[[ DATA SUPPLIED open ]]

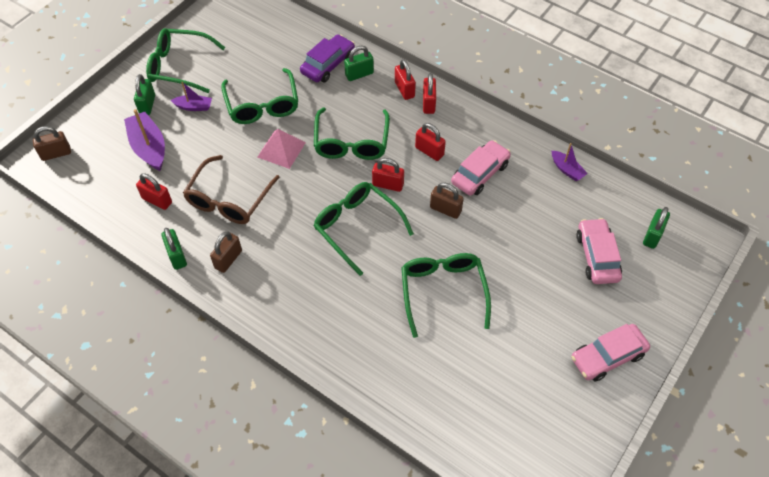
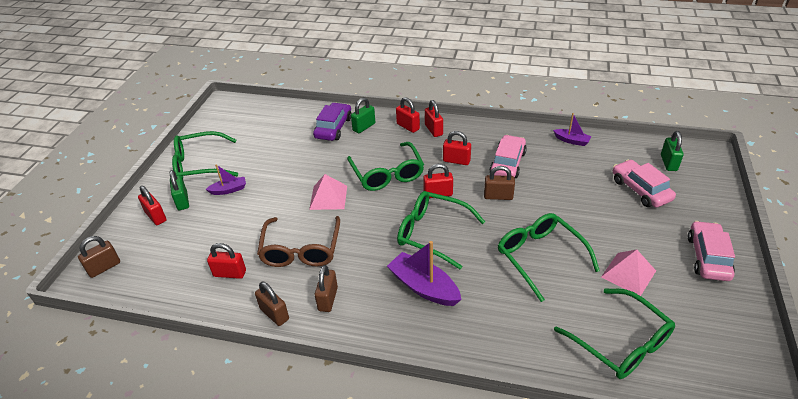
camera: 20 degrees left, 15 degrees down
purple boat [124,109,165,171] -> purple boat moved to [387,241,462,306]
green padlock [161,228,187,270] -> brown padlock [255,282,289,326]
green glasses [221,68,298,124] -> green glasses moved to [554,289,675,379]
pink car [572,324,650,381] -> pink car turned 150 degrees clockwise [688,221,735,281]
none -> red padlock [138,186,166,225]
none -> pink pyramid [601,249,656,296]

[[ DATA SUPPLIED closed ]]

Wherever the string "none" appears in a line of the records, copy that line.

none -> red padlock [138,186,166,225]
none -> pink pyramid [601,249,656,296]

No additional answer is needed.